• What you should do: Please transcribe the entries below exactly and leave out every picture.

_ _ _ _ _

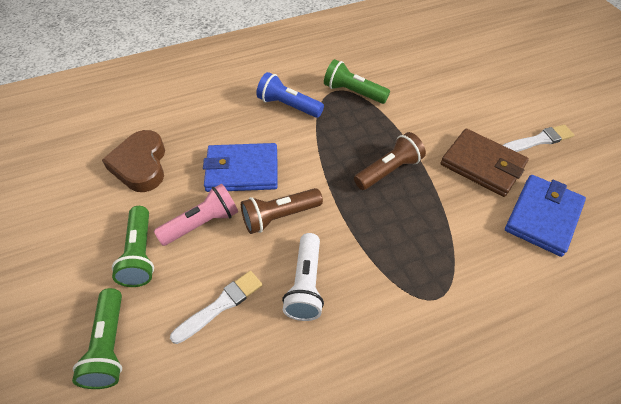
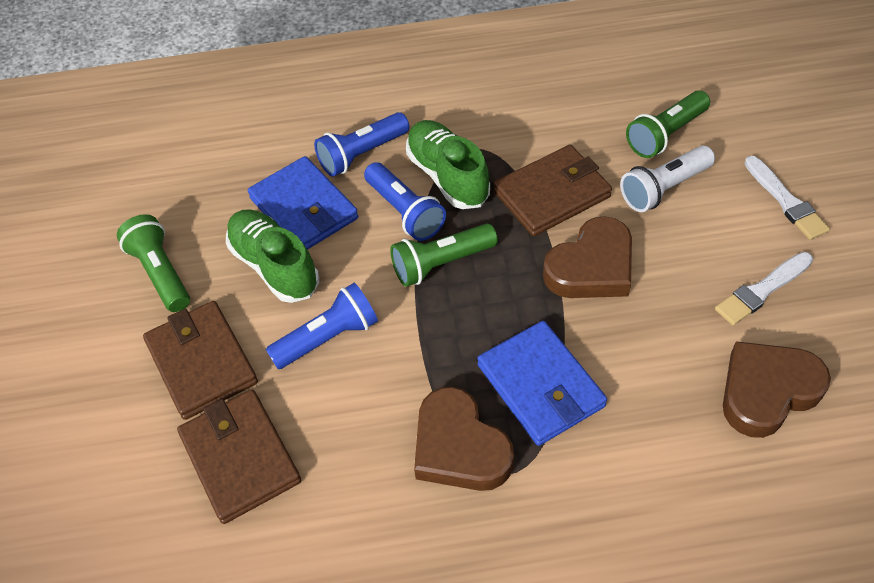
blue flashlight: 1 -> 3
brown flashlight: 2 -> 0
brown heart: 1 -> 3
brown wallet: 1 -> 3
green shoe: 0 -> 2
pink flashlight: 1 -> 0

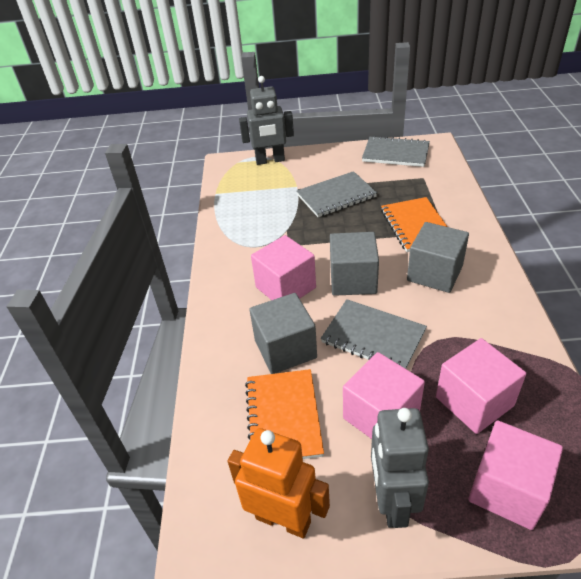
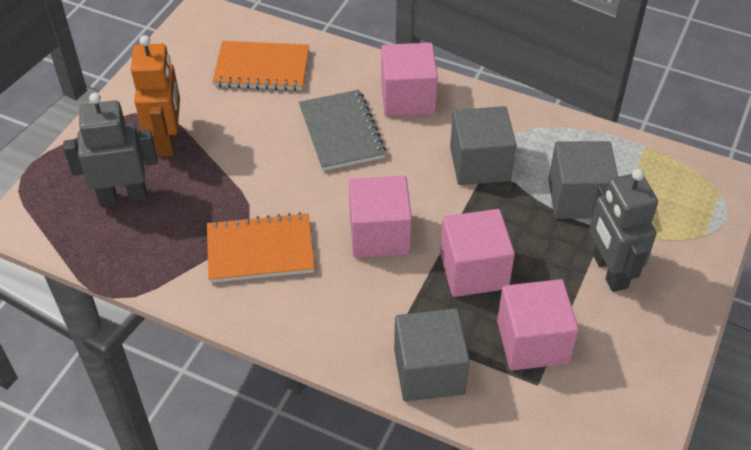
grey notebook: 3 -> 1

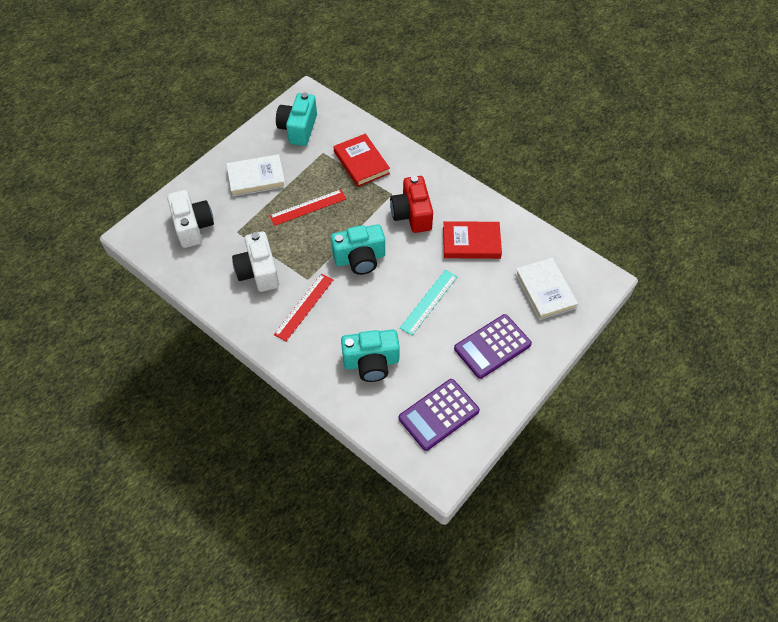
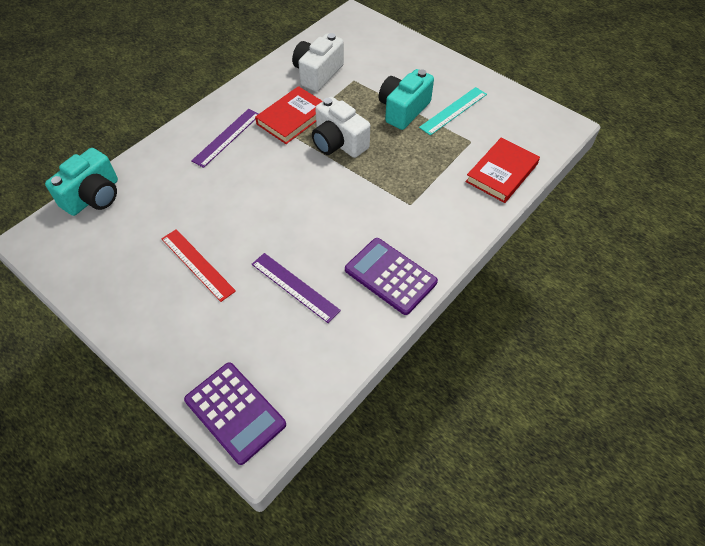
purple ruler: 0 -> 2
red camera: 1 -> 0
red ruler: 2 -> 1
turquoise camera: 3 -> 2
white book: 2 -> 0

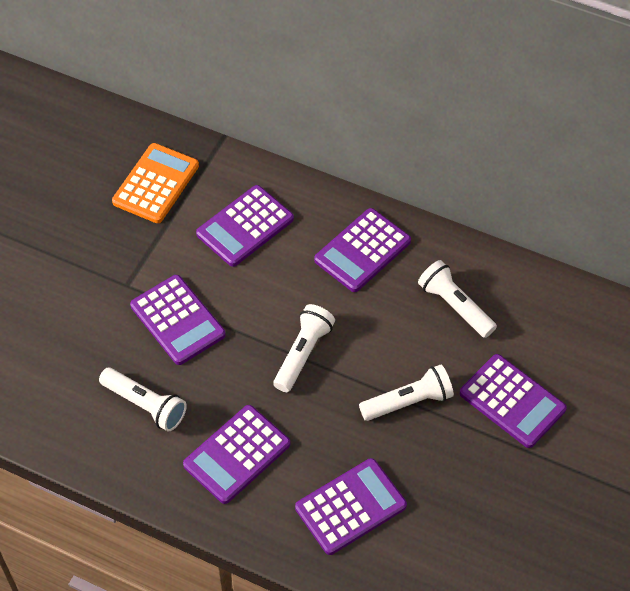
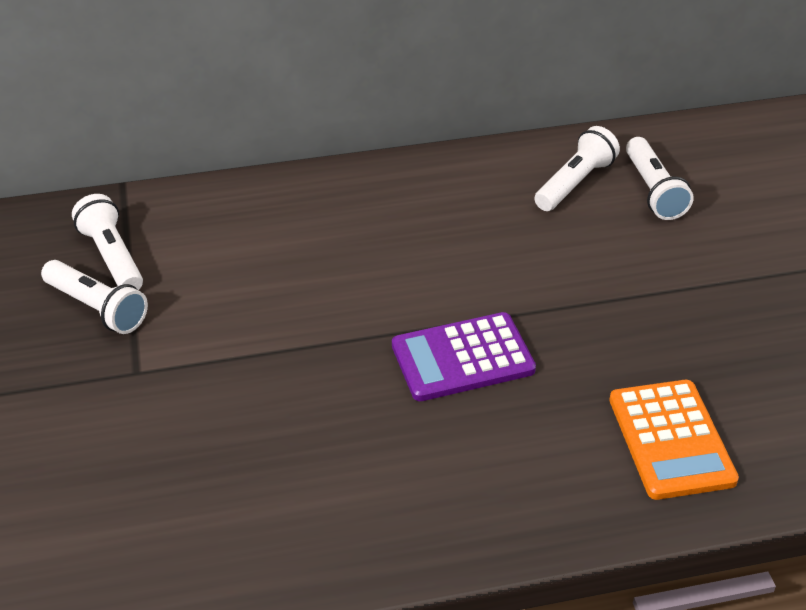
purple calculator: 6 -> 1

_ _ _ _ _

• Task output:
blue flashlight: 1 -> 3
brown flashlight: 2 -> 0
brown heart: 1 -> 3
brown wallet: 1 -> 3
green shoe: 0 -> 2
pink flashlight: 1 -> 0

grey notebook: 3 -> 1

purple ruler: 0 -> 2
red camera: 1 -> 0
red ruler: 2 -> 1
turquoise camera: 3 -> 2
white book: 2 -> 0

purple calculator: 6 -> 1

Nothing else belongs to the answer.